§ **EXERCISE OBJECTIVE**:
Everything from the line containing "ScarletWoodenPencil | 325,79,401,90" through the line containing "removed | TurquoiseTruck" should be repeated exactly, and nothing else from the data.

§ **RECORDS FOR THE EXERCISE**:
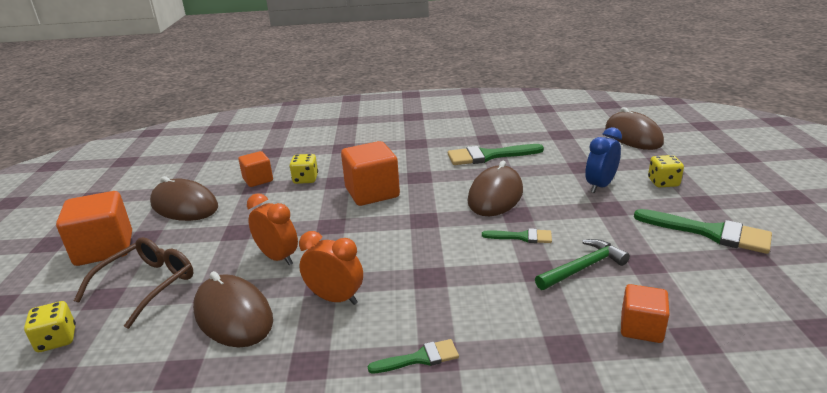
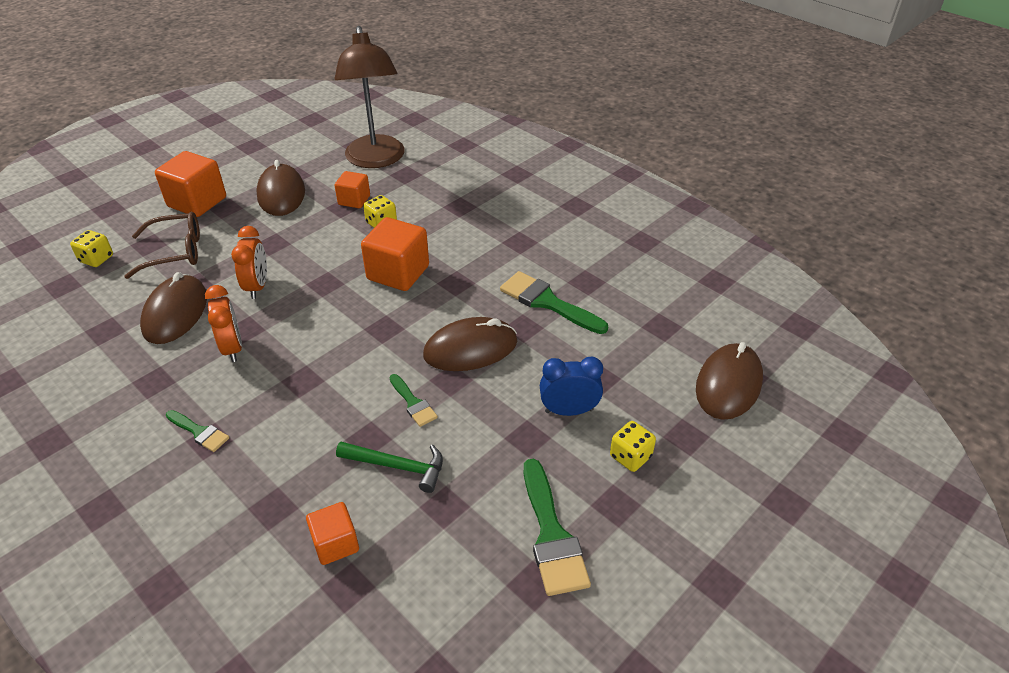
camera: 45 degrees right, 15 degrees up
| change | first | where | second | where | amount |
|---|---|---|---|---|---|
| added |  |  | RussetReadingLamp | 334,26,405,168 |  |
...
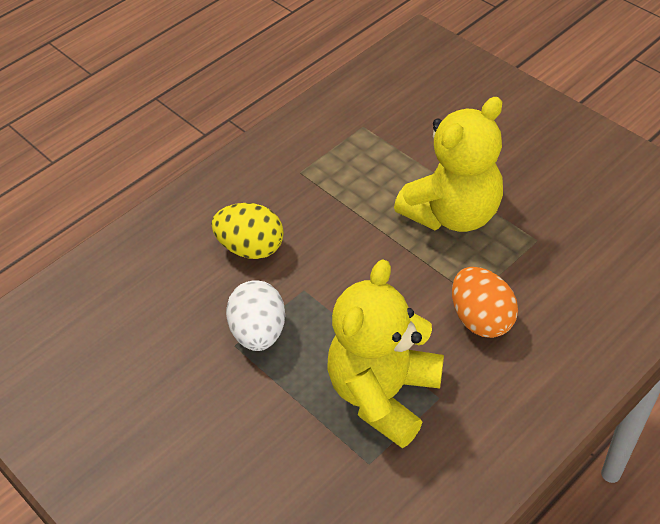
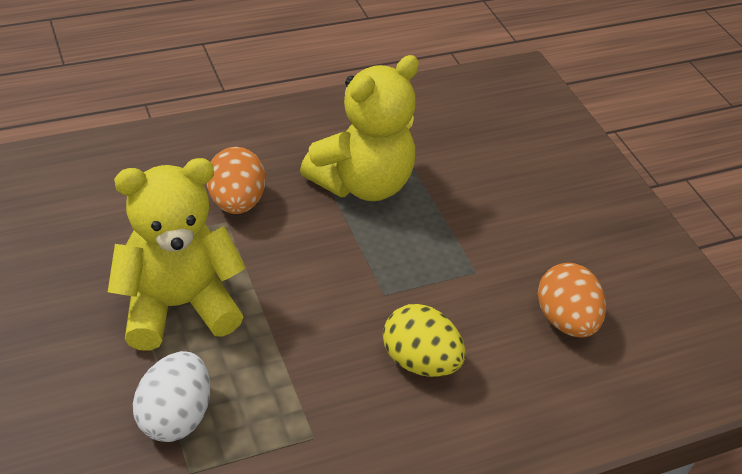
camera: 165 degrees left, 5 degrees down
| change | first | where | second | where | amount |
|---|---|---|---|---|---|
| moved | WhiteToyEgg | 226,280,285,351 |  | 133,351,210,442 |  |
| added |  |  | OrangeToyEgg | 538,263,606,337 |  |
* * *
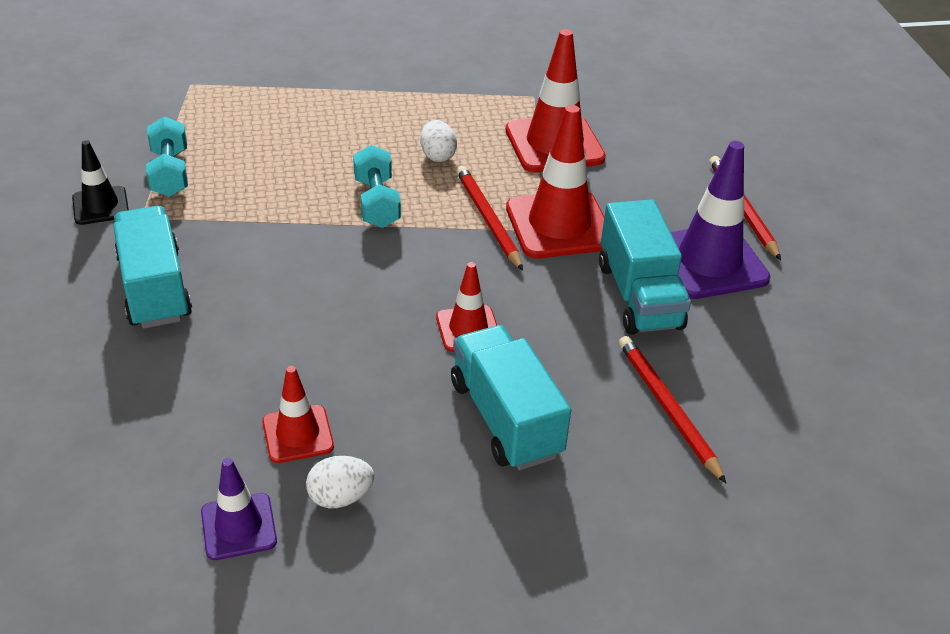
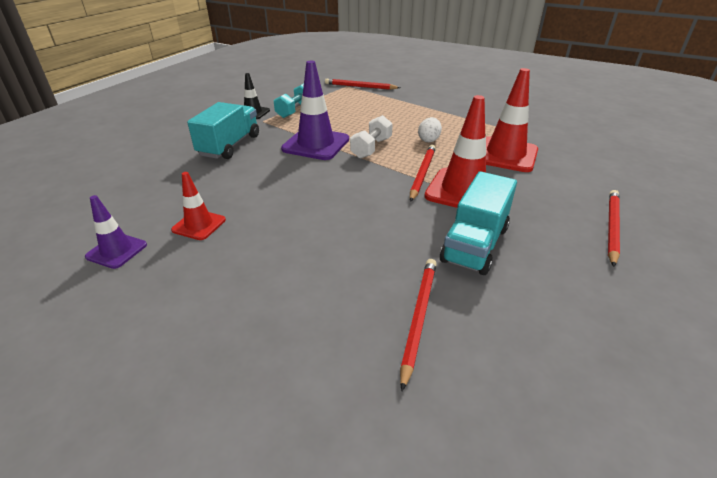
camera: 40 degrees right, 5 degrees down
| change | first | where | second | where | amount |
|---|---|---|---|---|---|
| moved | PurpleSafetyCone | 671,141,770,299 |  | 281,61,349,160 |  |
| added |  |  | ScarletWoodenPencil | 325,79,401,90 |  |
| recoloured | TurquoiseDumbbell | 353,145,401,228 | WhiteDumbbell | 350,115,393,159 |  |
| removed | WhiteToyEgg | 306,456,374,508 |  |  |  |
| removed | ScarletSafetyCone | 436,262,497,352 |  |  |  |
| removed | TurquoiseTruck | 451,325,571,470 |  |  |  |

§ **ANSWER FOR THIS EXERCISE**:
| added |  |  | ScarletWoodenPencil | 325,79,401,90 |  |
| recoloured | TurquoiseDumbbell | 353,145,401,228 | WhiteDumbbell | 350,115,393,159 |  |
| removed | WhiteToyEgg | 306,456,374,508 |  |  |  |
| removed | ScarletSafetyCone | 436,262,497,352 |  |  |  |
| removed | TurquoiseTruck | 451,325,571,470 |  |  |  |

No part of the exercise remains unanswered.